▶ **Work instructions**
Scan the material for the string "AGND" and copy out every line in which it occurs.

------------------------------------------------------------

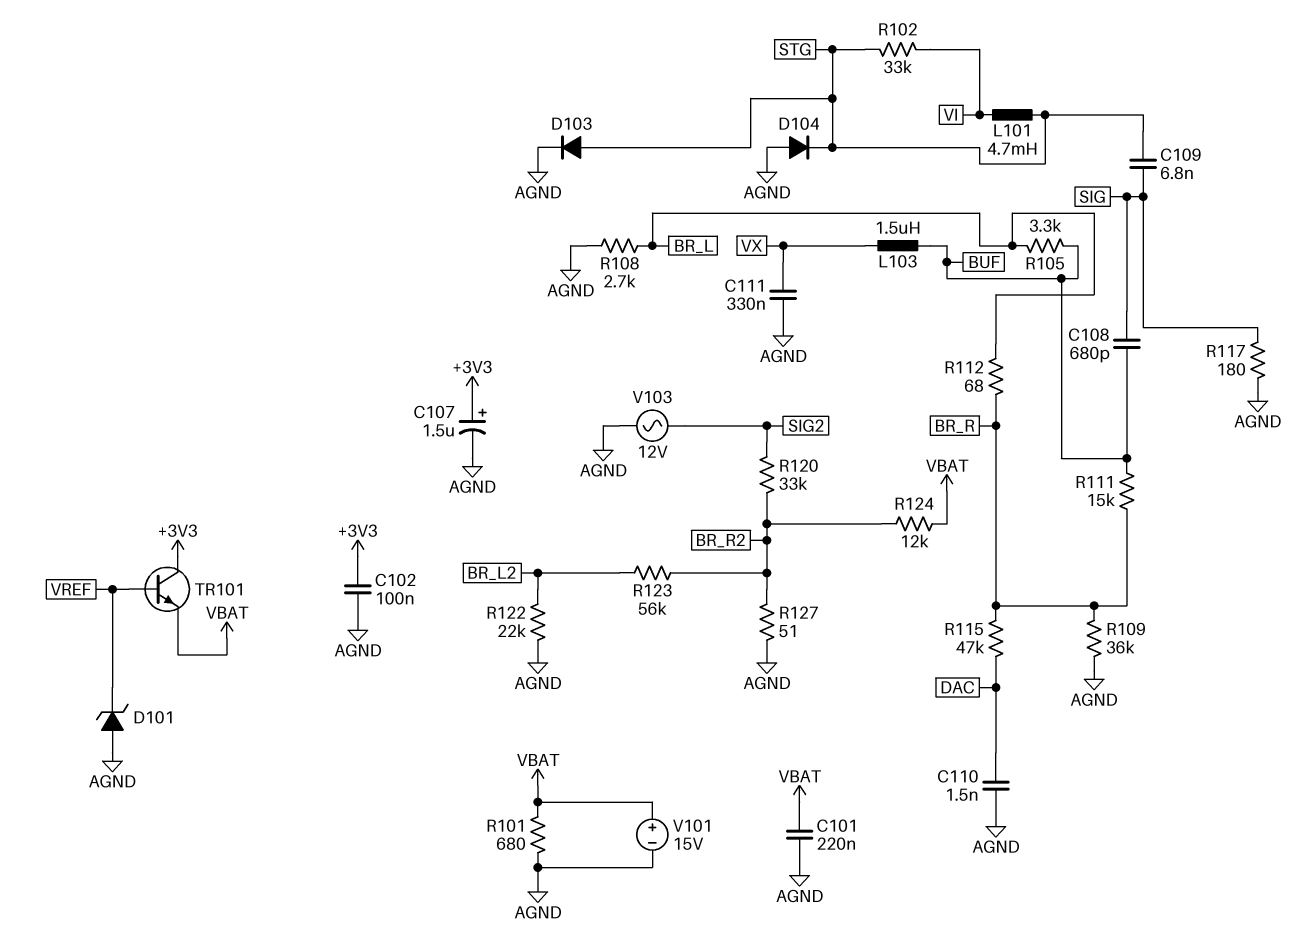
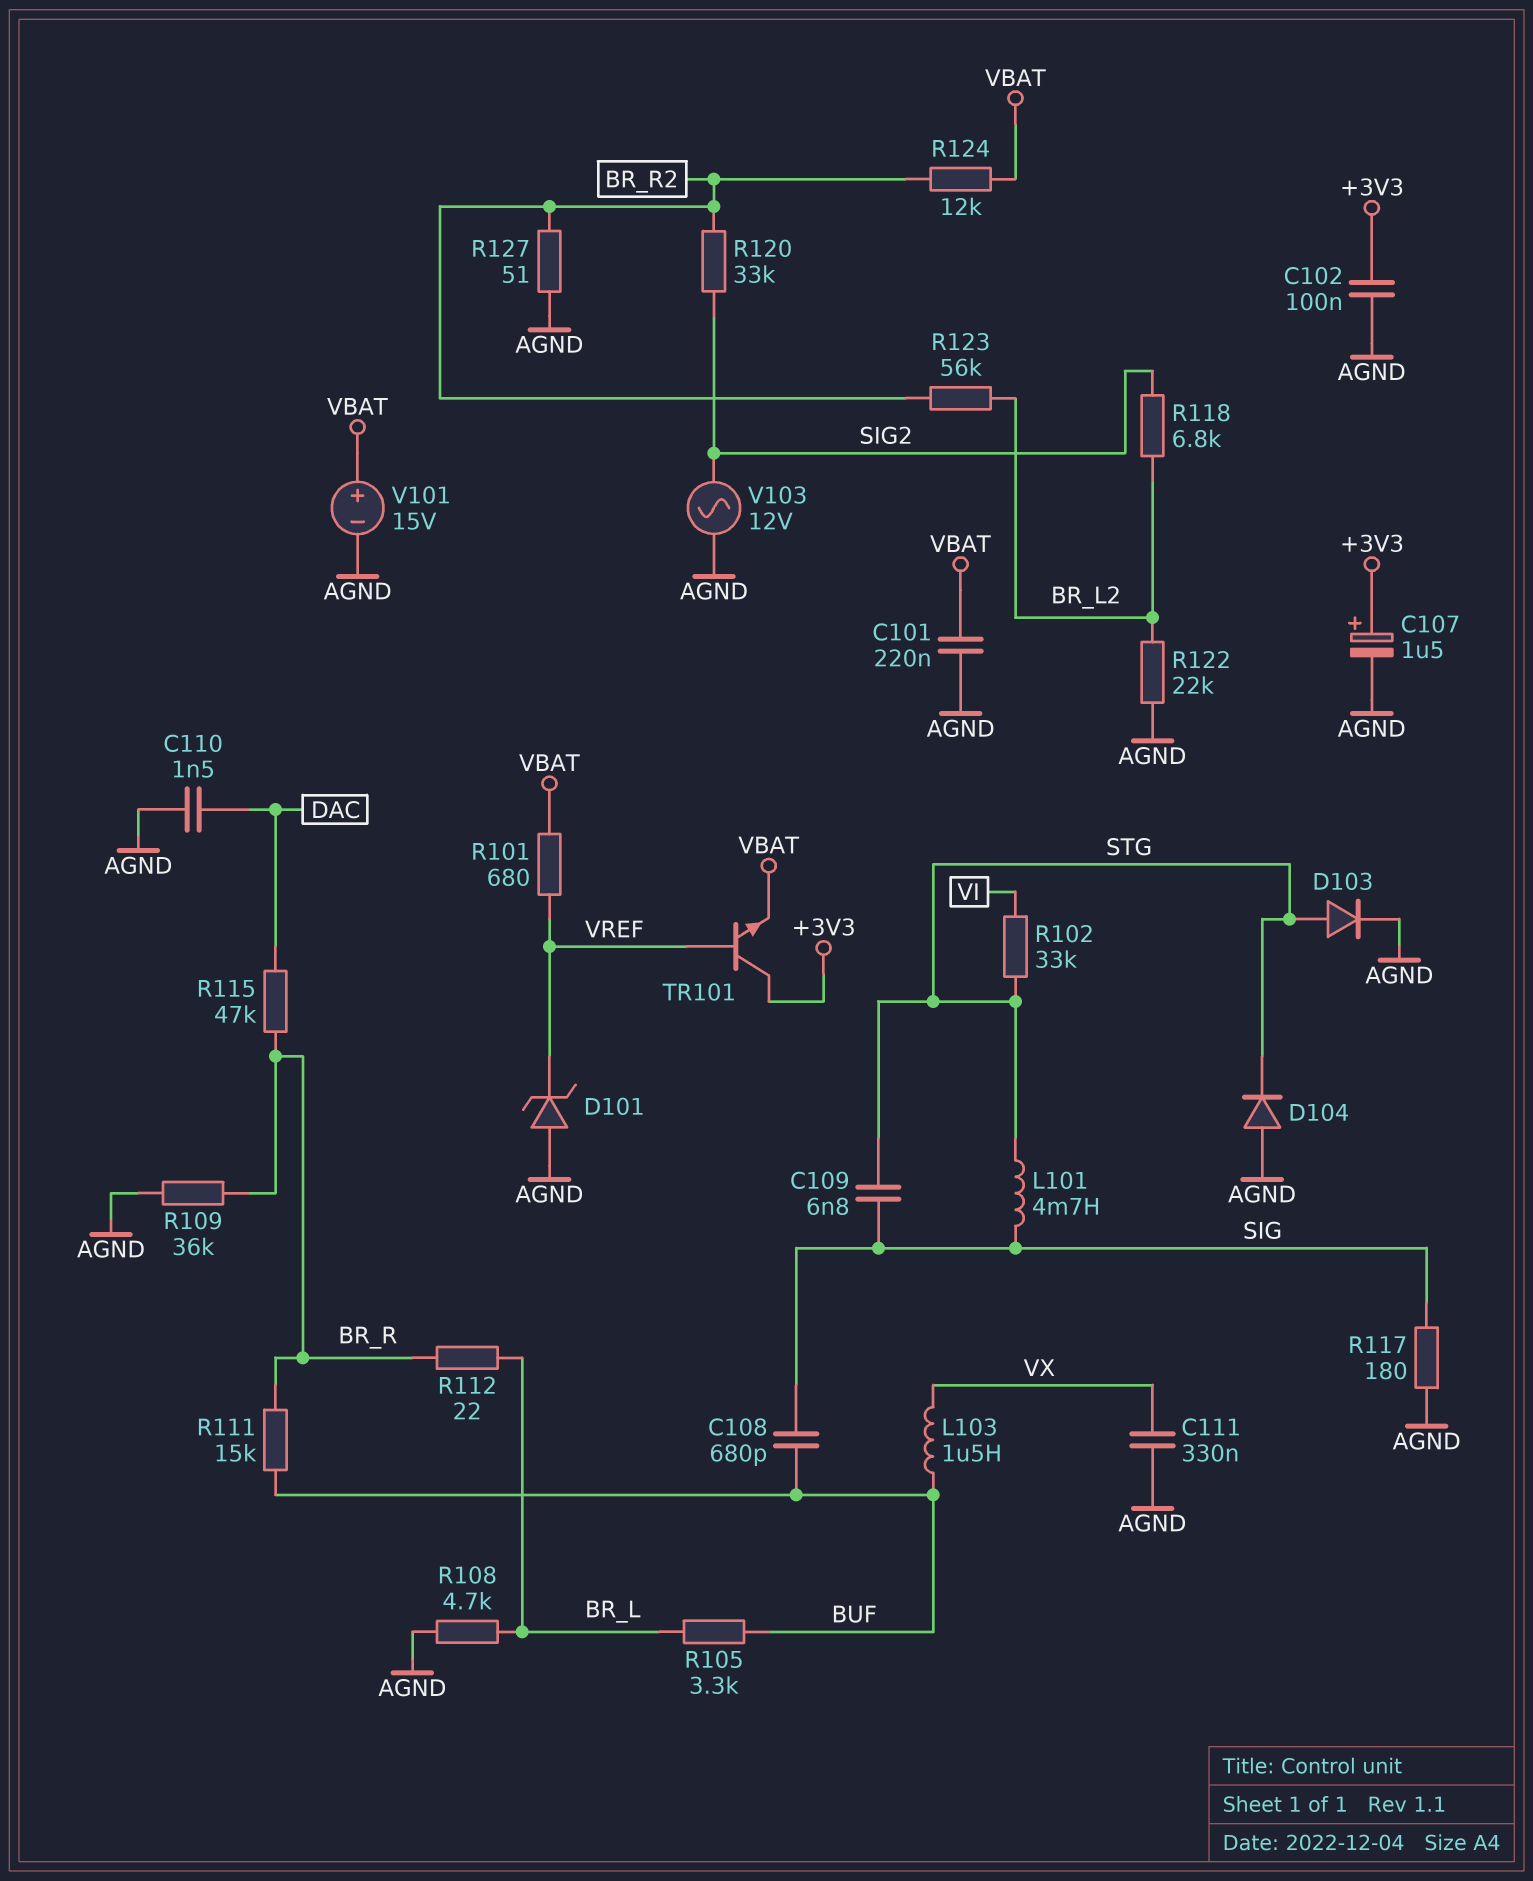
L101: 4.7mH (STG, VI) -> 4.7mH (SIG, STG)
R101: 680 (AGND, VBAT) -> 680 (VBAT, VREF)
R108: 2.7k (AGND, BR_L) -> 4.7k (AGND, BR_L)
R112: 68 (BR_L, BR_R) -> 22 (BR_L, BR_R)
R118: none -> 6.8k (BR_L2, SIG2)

------------------------------------------------------------

▶ **Task solution**
R101: 680 (AGND, VBAT) -> 680 (VBAT, VREF)
R108: 2.7k (AGND, BR_L) -> 4.7k (AGND, BR_L)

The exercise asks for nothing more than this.